Set down all the entries again, word for word.

+===+

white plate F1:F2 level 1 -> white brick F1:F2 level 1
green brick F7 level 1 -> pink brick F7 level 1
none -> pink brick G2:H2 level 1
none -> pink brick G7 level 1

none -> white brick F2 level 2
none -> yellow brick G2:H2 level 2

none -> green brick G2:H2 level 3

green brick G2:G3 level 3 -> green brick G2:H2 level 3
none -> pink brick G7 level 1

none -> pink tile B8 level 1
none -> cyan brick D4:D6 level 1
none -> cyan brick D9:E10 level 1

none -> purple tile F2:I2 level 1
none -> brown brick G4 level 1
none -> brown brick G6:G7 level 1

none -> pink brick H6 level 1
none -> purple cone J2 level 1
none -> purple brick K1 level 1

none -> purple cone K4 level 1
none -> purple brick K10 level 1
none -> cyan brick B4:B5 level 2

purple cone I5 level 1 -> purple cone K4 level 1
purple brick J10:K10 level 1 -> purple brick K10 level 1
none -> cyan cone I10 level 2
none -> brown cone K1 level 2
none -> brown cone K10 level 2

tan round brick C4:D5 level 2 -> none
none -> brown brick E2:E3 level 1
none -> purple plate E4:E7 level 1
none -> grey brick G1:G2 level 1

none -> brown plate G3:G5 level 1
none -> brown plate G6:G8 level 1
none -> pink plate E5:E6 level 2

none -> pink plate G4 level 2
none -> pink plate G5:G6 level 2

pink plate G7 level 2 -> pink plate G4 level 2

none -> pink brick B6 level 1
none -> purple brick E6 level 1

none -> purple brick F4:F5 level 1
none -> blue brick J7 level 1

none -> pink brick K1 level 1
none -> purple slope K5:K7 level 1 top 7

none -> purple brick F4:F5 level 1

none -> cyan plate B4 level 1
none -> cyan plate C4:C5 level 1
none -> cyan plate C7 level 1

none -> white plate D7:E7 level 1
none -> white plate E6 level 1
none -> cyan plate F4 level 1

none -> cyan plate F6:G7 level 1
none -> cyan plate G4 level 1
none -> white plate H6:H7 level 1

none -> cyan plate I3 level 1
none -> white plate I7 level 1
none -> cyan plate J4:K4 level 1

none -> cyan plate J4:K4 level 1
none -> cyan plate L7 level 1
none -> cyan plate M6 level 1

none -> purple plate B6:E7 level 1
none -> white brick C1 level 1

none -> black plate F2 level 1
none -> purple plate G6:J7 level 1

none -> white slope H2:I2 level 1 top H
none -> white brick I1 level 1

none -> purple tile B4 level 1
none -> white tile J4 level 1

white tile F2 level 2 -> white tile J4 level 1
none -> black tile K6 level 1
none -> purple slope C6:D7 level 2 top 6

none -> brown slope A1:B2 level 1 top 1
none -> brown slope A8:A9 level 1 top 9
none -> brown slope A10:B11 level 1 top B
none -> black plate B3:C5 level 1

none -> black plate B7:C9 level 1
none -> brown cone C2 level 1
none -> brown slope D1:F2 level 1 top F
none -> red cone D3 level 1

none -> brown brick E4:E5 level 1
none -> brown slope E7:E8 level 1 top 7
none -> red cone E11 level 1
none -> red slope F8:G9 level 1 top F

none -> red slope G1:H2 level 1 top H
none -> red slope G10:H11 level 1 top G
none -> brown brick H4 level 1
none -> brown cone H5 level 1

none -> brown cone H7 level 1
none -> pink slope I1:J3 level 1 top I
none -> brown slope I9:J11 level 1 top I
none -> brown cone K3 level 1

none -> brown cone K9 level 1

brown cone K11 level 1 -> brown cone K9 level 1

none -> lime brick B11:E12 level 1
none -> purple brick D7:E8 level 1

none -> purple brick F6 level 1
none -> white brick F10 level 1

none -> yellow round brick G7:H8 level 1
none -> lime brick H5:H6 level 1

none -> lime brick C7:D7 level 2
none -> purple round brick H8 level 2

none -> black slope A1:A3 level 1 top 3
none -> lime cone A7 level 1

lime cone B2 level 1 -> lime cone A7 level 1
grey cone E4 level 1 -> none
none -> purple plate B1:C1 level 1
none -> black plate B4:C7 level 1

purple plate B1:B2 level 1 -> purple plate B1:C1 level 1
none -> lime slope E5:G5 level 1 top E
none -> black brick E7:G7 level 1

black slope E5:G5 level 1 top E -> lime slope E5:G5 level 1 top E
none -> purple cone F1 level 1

+===+

SOLUTION TO THIS EXERCISE:
white plate F1:F2 level 1 -> white brick F1:F2 level 1
green brick F7 level 1 -> pink brick F7 level 1
none -> pink brick G2:H2 level 1
none -> pink brick G7 level 1

none -> white brick F2 level 2
none -> yellow brick G2:H2 level 2

none -> green brick G2:H2 level 3

green brick G2:G3 level 3 -> green brick G2:H2 level 3
none -> pink brick G7 level 1

none -> pink tile B8 level 1
none -> cyan brick D4:D6 level 1
none -> cyan brick D9:E10 level 1

none -> purple tile F2:I2 level 1
none -> brown brick G4 level 1
none -> brown brick G6:G7 level 1

none -> pink brick H6 level 1
none -> purple cone J2 level 1
none -> purple brick K1 level 1

none -> purple cone K4 level 1
none -> purple brick K10 level 1
none -> cyan brick B4:B5 level 2

purple cone I5 level 1 -> purple cone K4 level 1
purple brick J10:K10 level 1 -> purple brick K10 level 1
none -> cyan cone I10 level 2
none -> brown cone K1 level 2
none -> brown cone K10 level 2

tan round brick C4:D5 level 2 -> none
none -> brown brick E2:E3 level 1
none -> purple plate E4:E7 level 1
none -> grey brick G1:G2 level 1

none -> brown plate G3:G5 level 1
none -> brown plate G6:G8 level 1
none -> pink plate E5:E6 level 2

none -> pink plate G4 level 2
none -> pink plate G5:G6 level 2

pink plate G7 level 2 -> pink plate G4 level 2

none -> pink brick B6 level 1
none -> purple brick E6 level 1

none -> purple brick F4:F5 level 1
none -> blue brick J7 level 1

none -> pink brick K1 level 1
none -> purple slope K5:K7 level 1 top 7

none -> purple brick F4:F5 level 1

none -> cyan plate B4 level 1
none -> cyan plate C4:C5 level 1
none -> cyan plate C7 level 1

none -> white plate D7:E7 level 1
none -> white plate E6 level 1
none -> cyan plate F4 level 1

none -> cyan plate F6:G7 level 1
none -> cyan plate G4 level 1
none -> white plate H6:H7 level 1

none -> cyan plate I3 level 1
none -> white plate I7 level 1
none -> cyan plate J4:K4 level 1

none -> cyan plate J4:K4 level 1
none -> cyan plate L7 level 1
none -> cyan plate M6 level 1

none -> purple plate B6:E7 level 1
none -> white brick C1 level 1

none -> black plate F2 level 1
none -> purple plate G6:J7 level 1

none -> white slope H2:I2 level 1 top H
none -> white brick I1 level 1

none -> purple tile B4 level 1
none -> white tile J4 level 1

white tile F2 level 2 -> white tile J4 level 1
none -> black tile K6 level 1
none -> purple slope C6:D7 level 2 top 6

none -> brown slope A1:B2 level 1 top 1
none -> brown slope A8:A9 level 1 top 9
none -> brown slope A10:B11 level 1 top B
none -> black plate B3:C5 level 1

none -> black plate B7:C9 level 1
none -> brown cone C2 level 1
none -> brown slope D1:F2 level 1 top F
none -> red cone D3 level 1

none -> brown brick E4:E5 level 1
none -> brown slope E7:E8 level 1 top 7
none -> red cone E11 level 1
none -> red slope F8:G9 level 1 top F

none -> red slope G1:H2 level 1 top H
none -> red slope G10:H11 level 1 top G
none -> brown brick H4 level 1
none -> brown cone H5 level 1

none -> brown cone H7 level 1
none -> pink slope I1:J3 level 1 top I
none -> brown slope I9:J11 level 1 top I
none -> brown cone K3 level 1

none -> brown cone K9 level 1

brown cone K11 level 1 -> brown cone K9 level 1

none -> lime brick B11:E12 level 1
none -> purple brick D7:E8 level 1

none -> purple brick F6 level 1
none -> white brick F10 level 1

none -> yellow round brick G7:H8 level 1
none -> lime brick H5:H6 level 1

none -> lime brick C7:D7 level 2
none -> purple round brick H8 level 2

none -> black slope A1:A3 level 1 top 3
none -> lime cone A7 level 1

lime cone B2 level 1 -> lime cone A7 level 1
grey cone E4 level 1 -> none
none -> purple plate B1:C1 level 1
none -> black plate B4:C7 level 1

purple plate B1:B2 level 1 -> purple plate B1:C1 level 1
none -> lime slope E5:G5 level 1 top E
none -> black brick E7:G7 level 1

black slope E5:G5 level 1 top E -> lime slope E5:G5 level 1 top E
none -> purple cone F1 level 1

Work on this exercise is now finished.